Job
Output the lines of the listing again unchanged, beginning with the line that contains "sub-60 m fragments." and continuing through the line that contains "road 7 (residential): [(0,159),(55,72),(17,32)]", with both of those lines included.

Rows from a dataset
+--

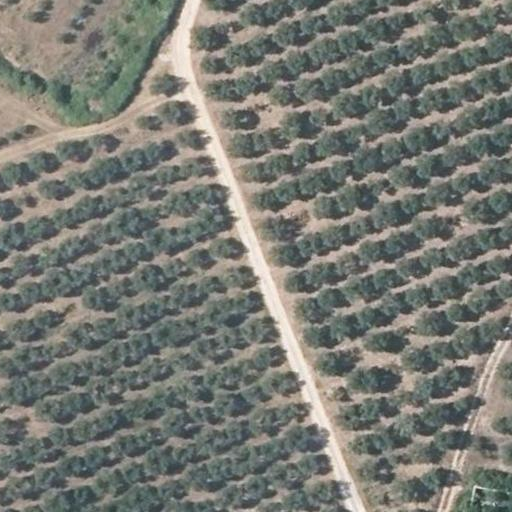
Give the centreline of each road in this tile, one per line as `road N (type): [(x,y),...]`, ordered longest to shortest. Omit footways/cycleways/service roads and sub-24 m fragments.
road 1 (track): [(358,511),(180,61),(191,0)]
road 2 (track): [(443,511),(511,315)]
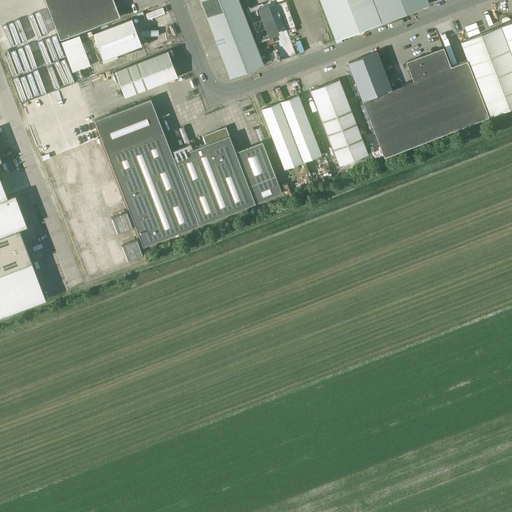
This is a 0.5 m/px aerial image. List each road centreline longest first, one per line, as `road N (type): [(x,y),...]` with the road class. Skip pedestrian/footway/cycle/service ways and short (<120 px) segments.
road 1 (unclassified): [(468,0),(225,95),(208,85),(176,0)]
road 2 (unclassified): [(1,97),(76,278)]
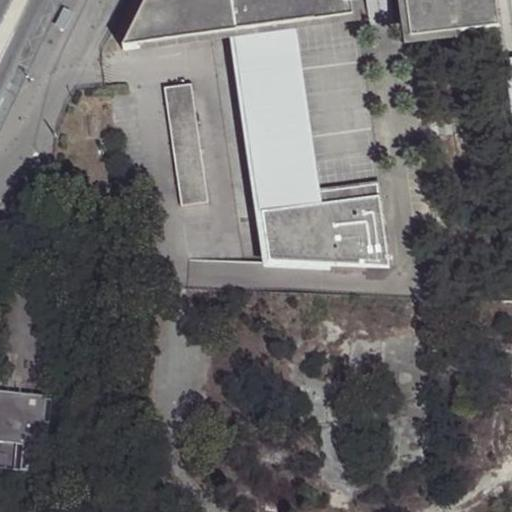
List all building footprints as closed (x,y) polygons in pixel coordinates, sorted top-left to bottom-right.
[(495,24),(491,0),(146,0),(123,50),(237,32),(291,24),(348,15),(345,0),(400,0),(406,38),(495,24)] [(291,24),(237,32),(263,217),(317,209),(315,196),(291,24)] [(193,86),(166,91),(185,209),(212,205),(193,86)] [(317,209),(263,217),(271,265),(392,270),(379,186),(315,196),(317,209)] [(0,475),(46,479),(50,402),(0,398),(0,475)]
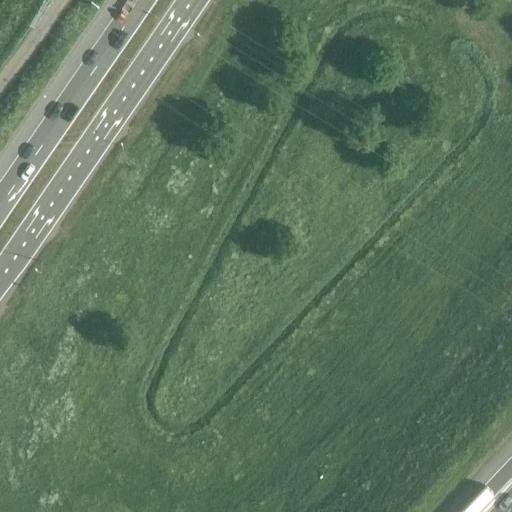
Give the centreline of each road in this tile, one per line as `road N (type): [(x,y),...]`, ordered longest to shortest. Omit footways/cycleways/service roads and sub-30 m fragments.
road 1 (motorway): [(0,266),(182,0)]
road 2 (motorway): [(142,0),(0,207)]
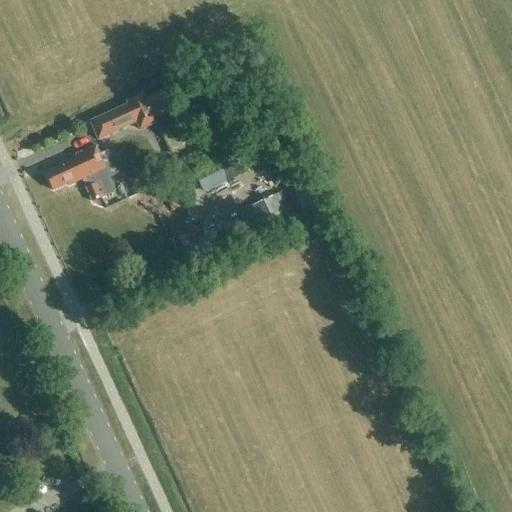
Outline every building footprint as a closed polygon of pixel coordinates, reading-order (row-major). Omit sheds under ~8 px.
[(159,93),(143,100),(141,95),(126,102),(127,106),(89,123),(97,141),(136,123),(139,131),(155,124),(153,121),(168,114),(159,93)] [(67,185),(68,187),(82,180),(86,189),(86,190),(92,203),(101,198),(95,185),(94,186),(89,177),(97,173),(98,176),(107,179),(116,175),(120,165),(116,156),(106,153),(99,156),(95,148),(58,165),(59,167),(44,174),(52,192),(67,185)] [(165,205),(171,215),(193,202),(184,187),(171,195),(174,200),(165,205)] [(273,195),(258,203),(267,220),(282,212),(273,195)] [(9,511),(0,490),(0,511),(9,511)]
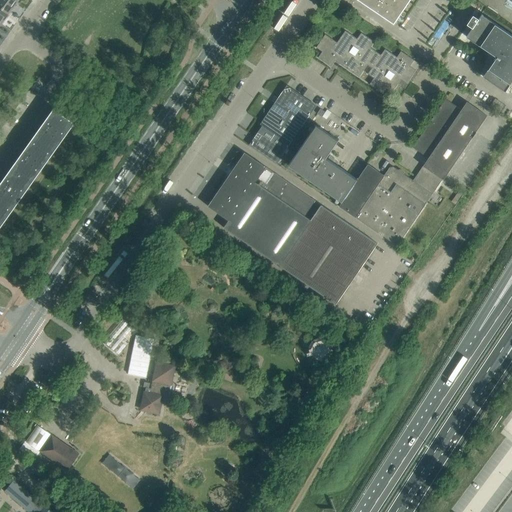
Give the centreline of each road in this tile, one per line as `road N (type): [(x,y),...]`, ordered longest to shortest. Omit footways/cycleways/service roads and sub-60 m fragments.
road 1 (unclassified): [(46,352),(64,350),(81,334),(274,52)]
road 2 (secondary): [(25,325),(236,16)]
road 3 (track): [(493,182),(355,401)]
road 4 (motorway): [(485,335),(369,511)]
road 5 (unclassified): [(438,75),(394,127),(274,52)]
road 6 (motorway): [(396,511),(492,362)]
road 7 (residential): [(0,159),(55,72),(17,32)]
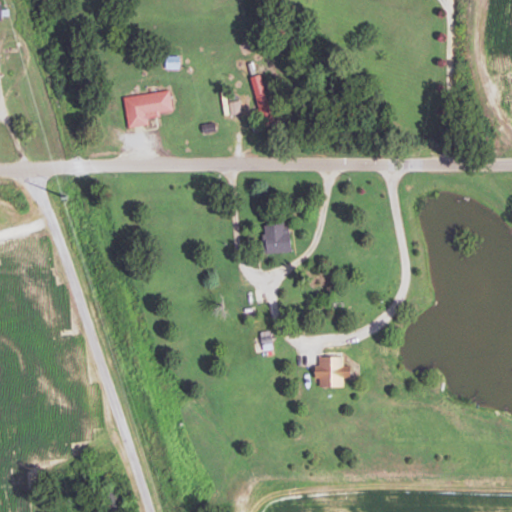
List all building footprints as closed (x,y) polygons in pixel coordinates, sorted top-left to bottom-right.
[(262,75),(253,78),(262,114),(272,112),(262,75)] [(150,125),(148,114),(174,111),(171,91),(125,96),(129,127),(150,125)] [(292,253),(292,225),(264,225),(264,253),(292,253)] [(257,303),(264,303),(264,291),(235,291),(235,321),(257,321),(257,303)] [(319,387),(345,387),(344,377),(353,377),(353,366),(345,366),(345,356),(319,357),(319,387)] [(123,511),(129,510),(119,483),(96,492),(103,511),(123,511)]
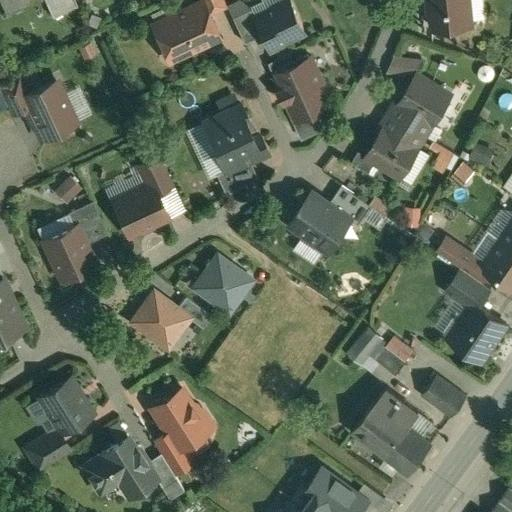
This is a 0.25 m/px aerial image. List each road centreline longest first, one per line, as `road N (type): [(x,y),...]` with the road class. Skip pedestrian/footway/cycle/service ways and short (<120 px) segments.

+--

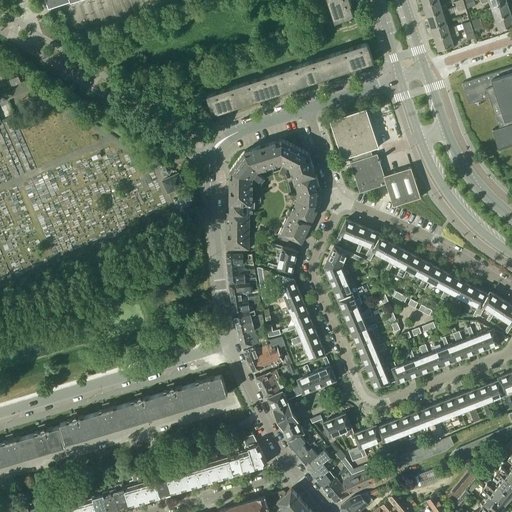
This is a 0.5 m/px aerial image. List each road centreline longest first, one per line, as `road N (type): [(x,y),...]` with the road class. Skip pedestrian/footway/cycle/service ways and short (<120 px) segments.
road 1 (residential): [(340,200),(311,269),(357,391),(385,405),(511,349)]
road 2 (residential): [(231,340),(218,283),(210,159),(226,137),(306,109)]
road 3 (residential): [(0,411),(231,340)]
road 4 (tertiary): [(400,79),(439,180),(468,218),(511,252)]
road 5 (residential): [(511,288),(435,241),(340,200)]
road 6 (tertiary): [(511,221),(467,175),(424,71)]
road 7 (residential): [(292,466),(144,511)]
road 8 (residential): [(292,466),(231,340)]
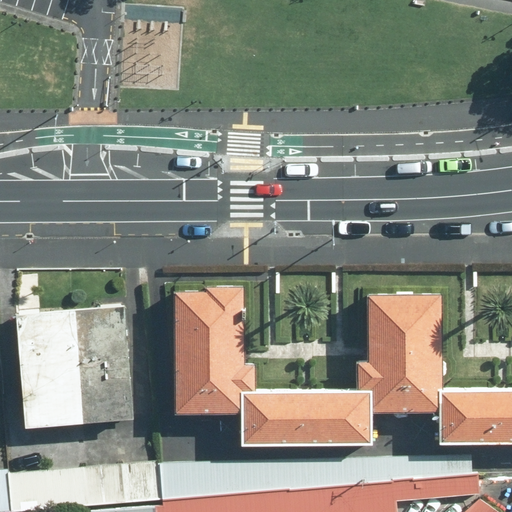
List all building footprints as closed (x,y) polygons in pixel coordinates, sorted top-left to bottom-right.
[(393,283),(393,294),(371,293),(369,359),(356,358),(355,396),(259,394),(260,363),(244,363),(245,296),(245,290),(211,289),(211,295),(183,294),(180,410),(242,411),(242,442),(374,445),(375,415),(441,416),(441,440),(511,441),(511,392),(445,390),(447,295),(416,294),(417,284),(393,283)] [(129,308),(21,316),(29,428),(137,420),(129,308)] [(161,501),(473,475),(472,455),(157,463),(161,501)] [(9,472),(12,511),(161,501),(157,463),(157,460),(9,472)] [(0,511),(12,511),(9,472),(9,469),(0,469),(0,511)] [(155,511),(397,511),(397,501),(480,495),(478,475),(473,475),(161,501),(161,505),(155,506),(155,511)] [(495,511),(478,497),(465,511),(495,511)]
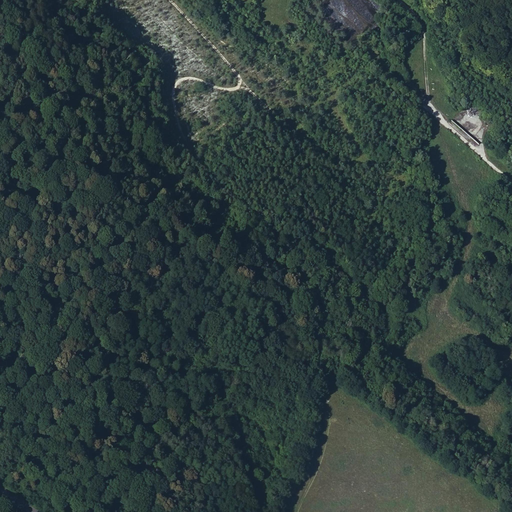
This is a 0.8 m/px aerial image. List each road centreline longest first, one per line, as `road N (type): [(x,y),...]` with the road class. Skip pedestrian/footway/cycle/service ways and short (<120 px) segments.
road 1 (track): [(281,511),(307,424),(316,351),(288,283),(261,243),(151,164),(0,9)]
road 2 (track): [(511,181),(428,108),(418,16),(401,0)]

+--

Response to this exercise
Give the centreline of each road in this tile, one per line as `road N (type): [(x,y),...]`, ordered longest to shortest. Omit footways/cycleways/service roads and sub-60 m fragments.
road 1 (unclassified): [(46,352),(64,350),(81,334),(274,52)]
road 2 (secondary): [(25,325),(236,16)]
road 3 (track): [(493,182),(355,401)]
road 4 (motorway): [(485,335),(369,511)]
road 5 (unclassified): [(438,75),(394,127),(274,52)]
road 6 (motorway): [(396,511),(492,362)]
road 7 (residential): [(0,159),(55,72),(17,32)]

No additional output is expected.